[DATA UNDER STUDY Boundary: Start]

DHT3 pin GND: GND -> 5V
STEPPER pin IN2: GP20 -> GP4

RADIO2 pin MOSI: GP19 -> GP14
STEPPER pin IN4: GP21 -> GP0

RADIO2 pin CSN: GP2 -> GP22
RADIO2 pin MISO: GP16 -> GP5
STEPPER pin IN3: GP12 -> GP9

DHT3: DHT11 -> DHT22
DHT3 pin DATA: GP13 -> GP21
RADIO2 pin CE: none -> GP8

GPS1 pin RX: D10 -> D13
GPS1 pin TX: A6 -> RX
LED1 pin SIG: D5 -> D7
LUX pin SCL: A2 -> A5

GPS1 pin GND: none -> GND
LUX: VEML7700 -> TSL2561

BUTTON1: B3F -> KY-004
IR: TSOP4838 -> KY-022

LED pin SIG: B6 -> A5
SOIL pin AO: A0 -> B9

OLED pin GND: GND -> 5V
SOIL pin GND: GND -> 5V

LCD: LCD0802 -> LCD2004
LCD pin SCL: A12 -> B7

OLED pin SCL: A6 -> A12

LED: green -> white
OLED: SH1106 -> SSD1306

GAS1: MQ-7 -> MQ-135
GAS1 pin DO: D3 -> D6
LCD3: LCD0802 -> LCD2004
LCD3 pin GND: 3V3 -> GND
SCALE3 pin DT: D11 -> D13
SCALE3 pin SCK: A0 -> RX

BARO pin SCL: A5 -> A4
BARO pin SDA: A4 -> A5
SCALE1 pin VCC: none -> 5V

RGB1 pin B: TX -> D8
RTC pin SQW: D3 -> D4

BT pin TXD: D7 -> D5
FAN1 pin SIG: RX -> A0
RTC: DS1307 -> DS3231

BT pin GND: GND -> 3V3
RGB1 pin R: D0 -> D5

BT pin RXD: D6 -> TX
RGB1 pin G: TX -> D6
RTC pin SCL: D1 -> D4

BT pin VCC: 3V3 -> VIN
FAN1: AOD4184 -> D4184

[DATA UNDER STUDY Boundary: End]

- _TO DO_:
Transcribe the line that contains "RGB1 pin G: TX -> D6" exactly, then each line after it through the end of the material. Nothing else belongs in the output.

- _OUTPUT OF THE EXERCISE_:
RGB1 pin G: TX -> D6
RTC pin SCL: D1 -> D4

BT pin VCC: 3V3 -> VIN
FAN1: AOD4184 -> D4184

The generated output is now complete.